TASK DETAILS
In this material, which lines include the string "yellow"? Show them.

DATASET CONTENT

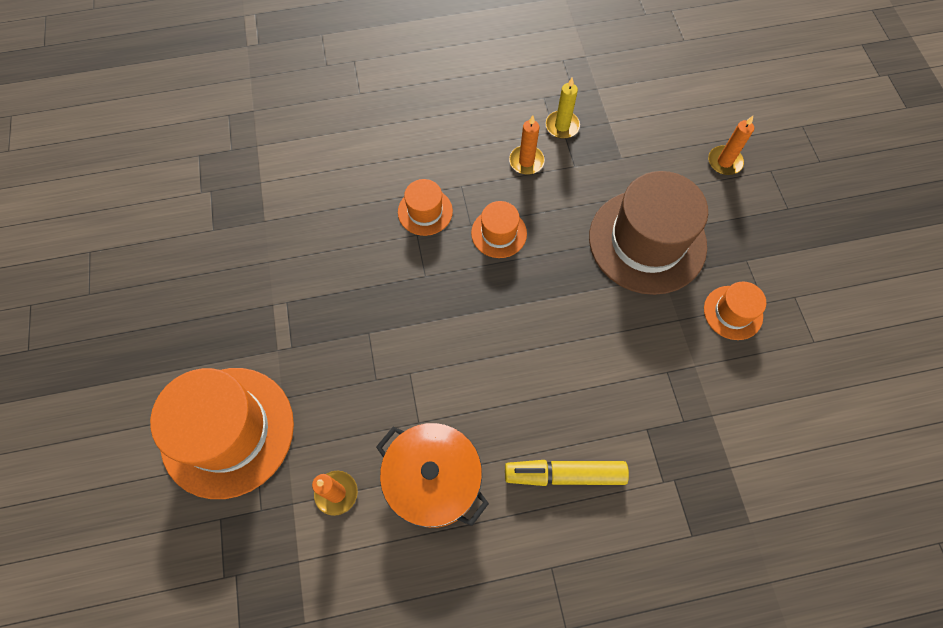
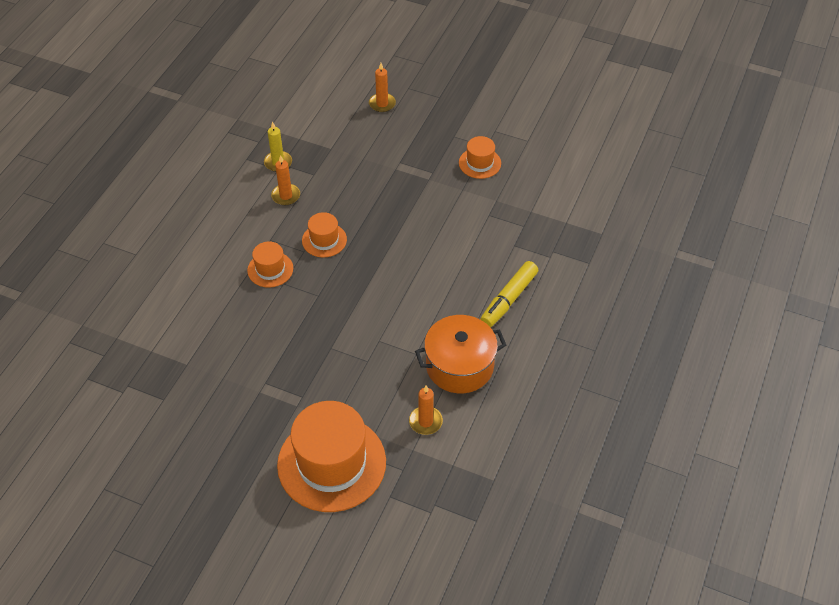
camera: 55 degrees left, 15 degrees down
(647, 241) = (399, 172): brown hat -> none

* * *

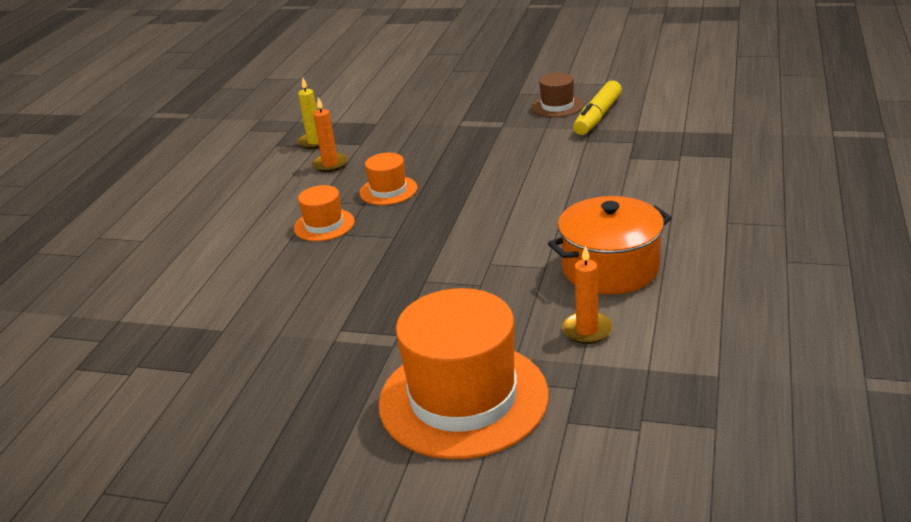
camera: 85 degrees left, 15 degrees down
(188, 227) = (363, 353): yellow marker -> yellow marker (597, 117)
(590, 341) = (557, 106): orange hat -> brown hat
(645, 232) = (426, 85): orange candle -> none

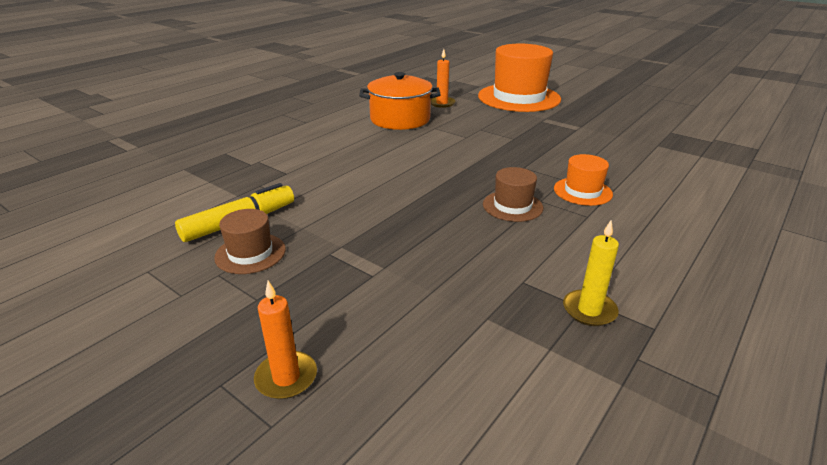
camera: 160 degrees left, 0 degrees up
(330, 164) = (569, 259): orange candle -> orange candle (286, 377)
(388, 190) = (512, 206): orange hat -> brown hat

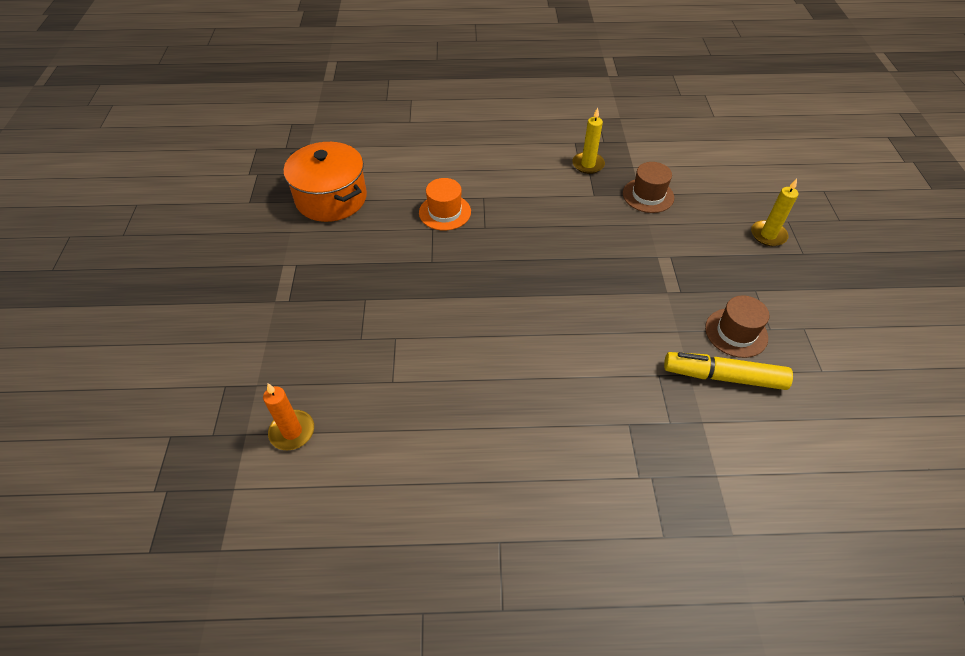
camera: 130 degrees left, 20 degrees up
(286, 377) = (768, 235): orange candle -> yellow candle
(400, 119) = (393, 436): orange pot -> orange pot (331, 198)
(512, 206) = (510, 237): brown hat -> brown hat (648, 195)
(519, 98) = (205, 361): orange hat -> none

EXERCISE RESPONSE
(188, 227) = (363, 353): yellow marker -> yellow marker (597, 117)
(286, 377) = (768, 235): orange candle -> yellow candle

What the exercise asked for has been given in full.